* **DESCRIPTION OF THE TASK**
Starting with the line that contains "(136, 253) = (170, 358): pink" and stopping after the line that contains "(356, 473) = (641, 411): green", copy the entries below exactly. Include nothing else.

* **INFORMATION PROVIDED**
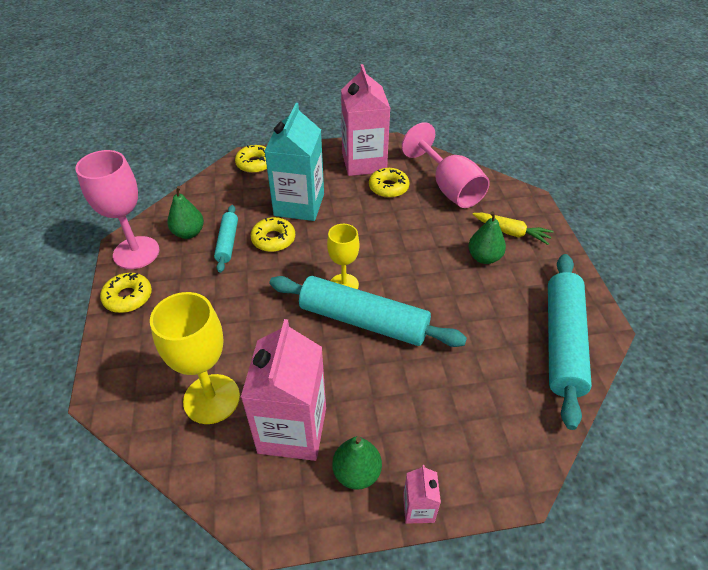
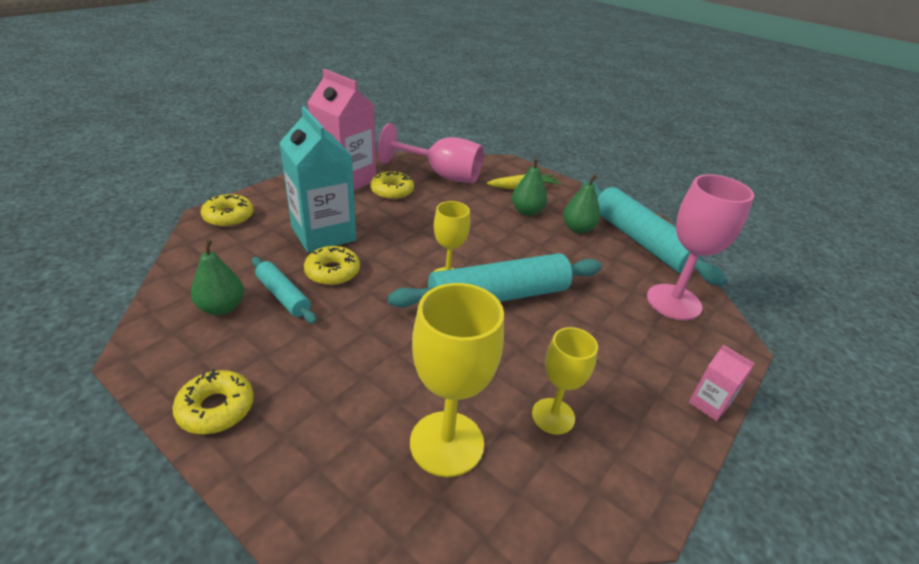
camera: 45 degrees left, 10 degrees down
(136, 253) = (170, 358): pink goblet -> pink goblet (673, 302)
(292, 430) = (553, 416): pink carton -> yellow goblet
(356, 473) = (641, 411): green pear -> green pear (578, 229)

...

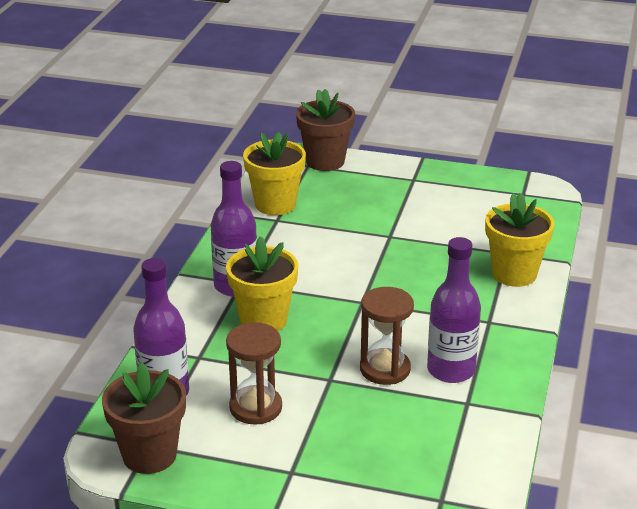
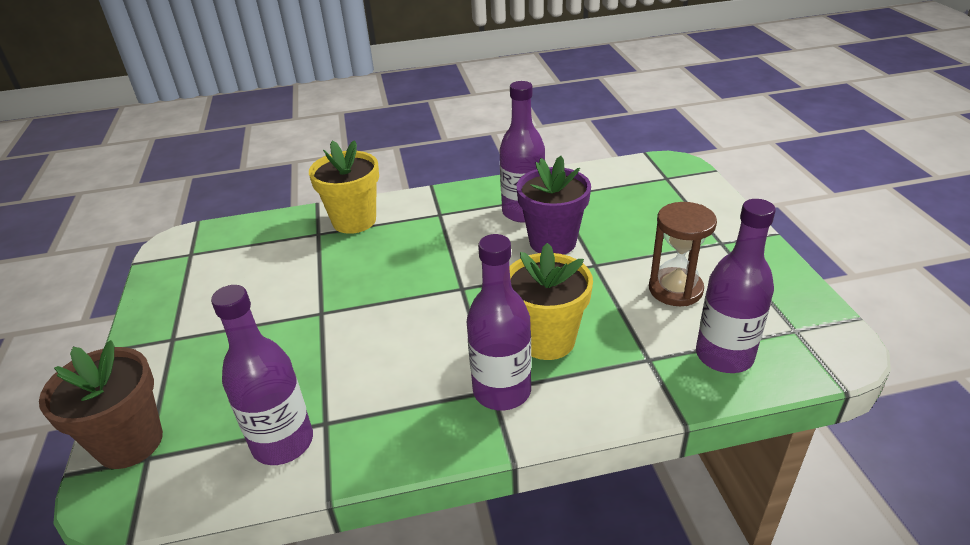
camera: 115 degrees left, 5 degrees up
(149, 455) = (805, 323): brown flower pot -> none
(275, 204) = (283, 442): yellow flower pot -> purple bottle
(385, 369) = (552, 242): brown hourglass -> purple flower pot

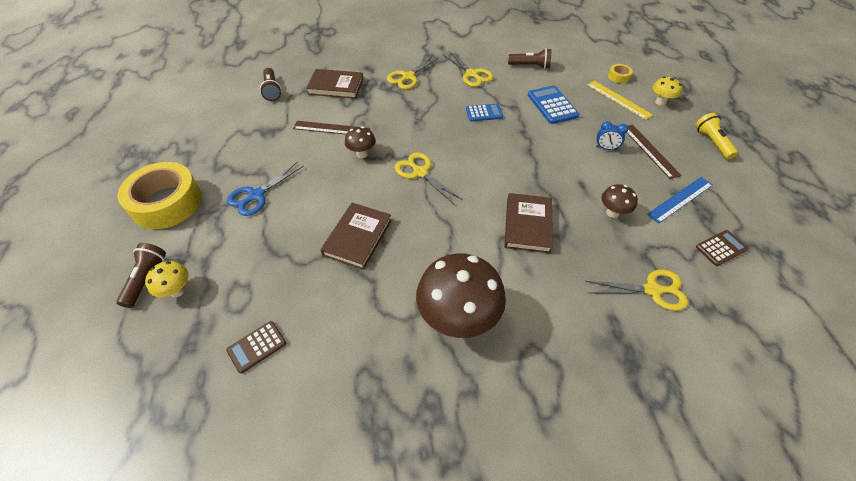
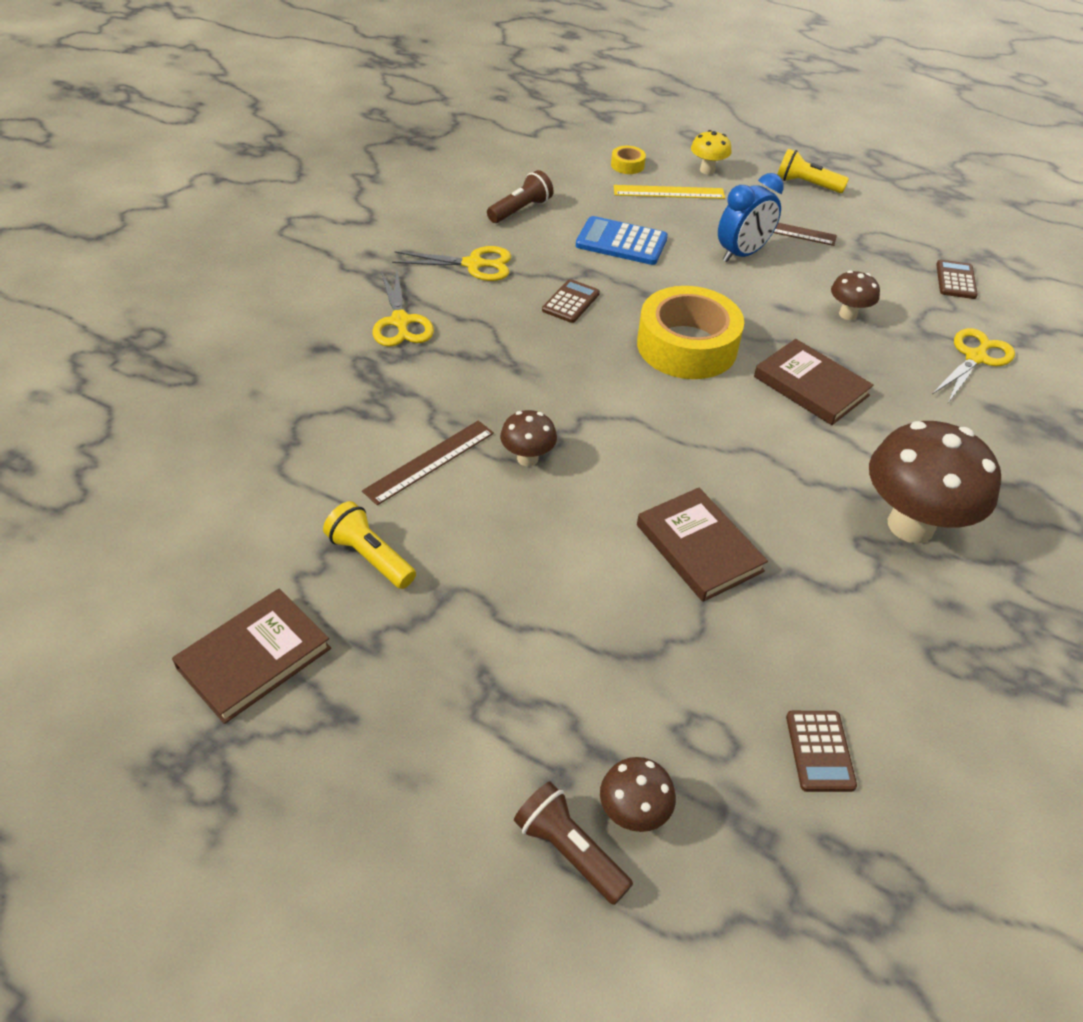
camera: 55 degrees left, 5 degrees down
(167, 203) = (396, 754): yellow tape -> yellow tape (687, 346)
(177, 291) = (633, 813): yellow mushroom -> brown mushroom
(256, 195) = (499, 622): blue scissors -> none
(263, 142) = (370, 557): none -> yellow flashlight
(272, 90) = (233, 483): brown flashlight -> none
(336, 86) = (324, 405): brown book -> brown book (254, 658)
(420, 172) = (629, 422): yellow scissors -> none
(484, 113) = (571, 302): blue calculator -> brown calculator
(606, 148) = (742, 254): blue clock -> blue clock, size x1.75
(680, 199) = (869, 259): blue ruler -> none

* **RESULT OF THIS TASK**
(136, 253) = (170, 358): pink goblet -> pink goblet (673, 302)
(292, 430) = (553, 416): pink carton -> yellow goblet
(356, 473) = (641, 411): green pear -> green pear (578, 229)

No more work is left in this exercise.